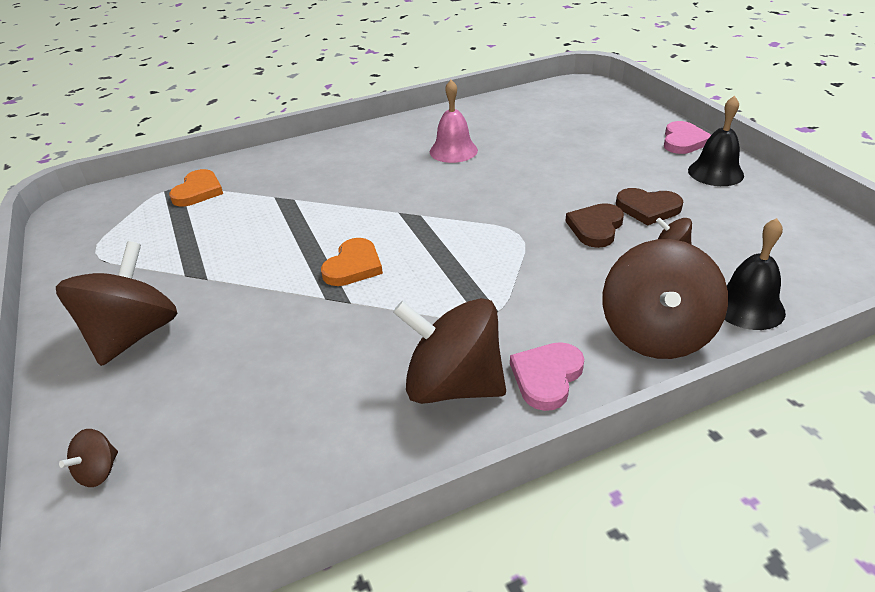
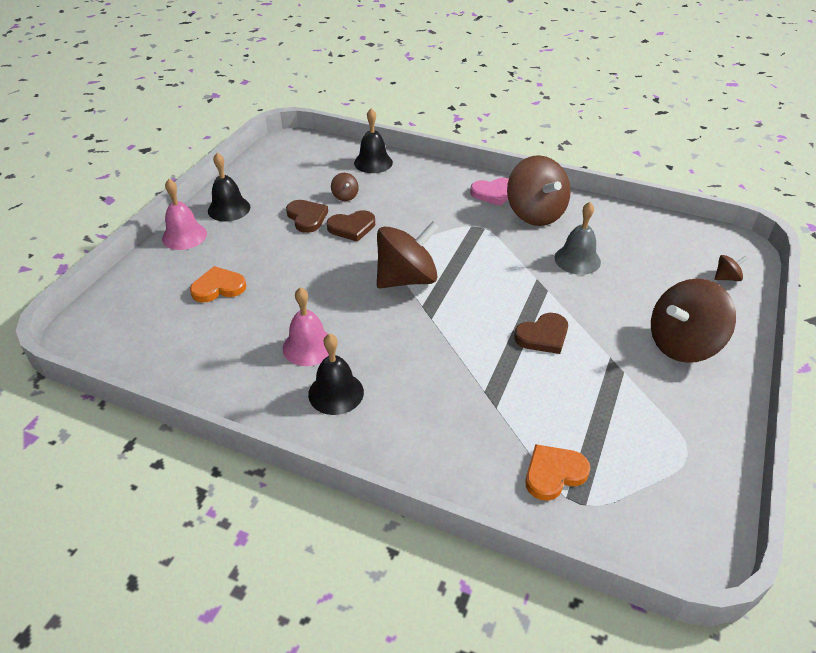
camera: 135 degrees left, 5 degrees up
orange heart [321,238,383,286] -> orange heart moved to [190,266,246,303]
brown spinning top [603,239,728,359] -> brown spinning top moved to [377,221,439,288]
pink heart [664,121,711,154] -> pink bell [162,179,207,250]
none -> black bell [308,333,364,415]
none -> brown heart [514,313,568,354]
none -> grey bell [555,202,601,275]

* * *

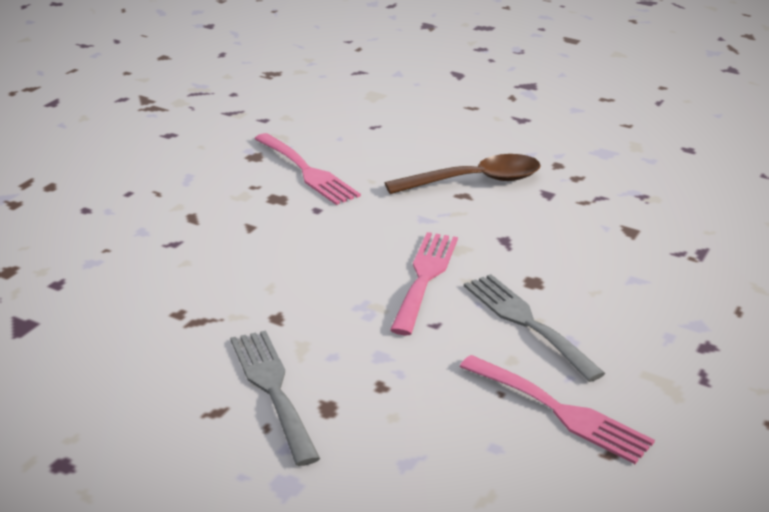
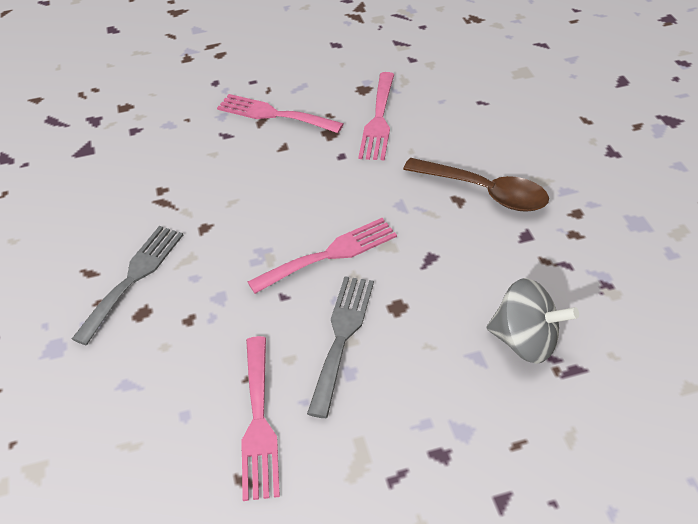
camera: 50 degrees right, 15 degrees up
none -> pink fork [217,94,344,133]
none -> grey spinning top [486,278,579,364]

...

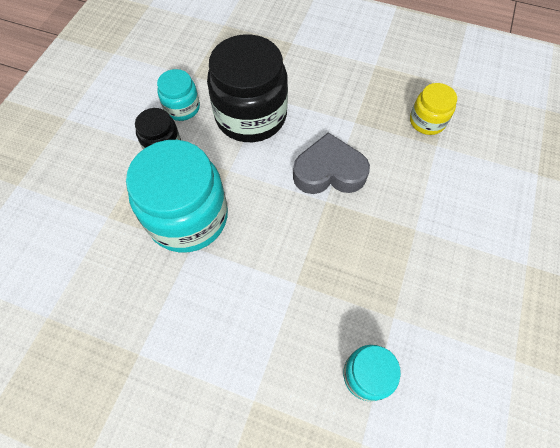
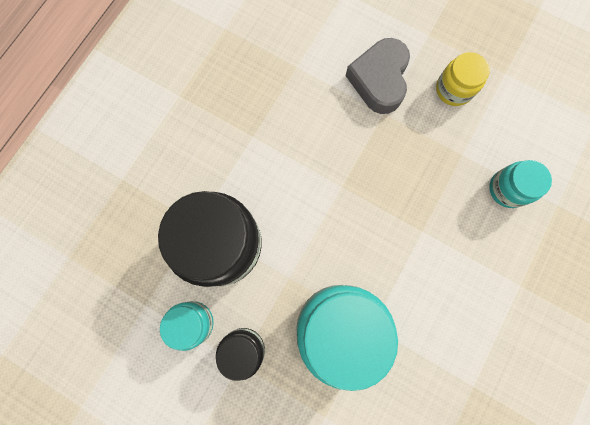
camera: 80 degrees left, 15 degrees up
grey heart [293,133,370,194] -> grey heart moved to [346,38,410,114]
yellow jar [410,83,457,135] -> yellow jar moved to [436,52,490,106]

▶ TASK DIRECTIONS
Reproduce exactly the lines of the records above from the one with "none -> black bell [308,333,364,415]" to the one with "none -> grey bell [555,202,601,275]", both included, and leave out everything else.

▶ WRITTEN ANSWER
none -> black bell [308,333,364,415]
none -> brown heart [514,313,568,354]
none -> grey bell [555,202,601,275]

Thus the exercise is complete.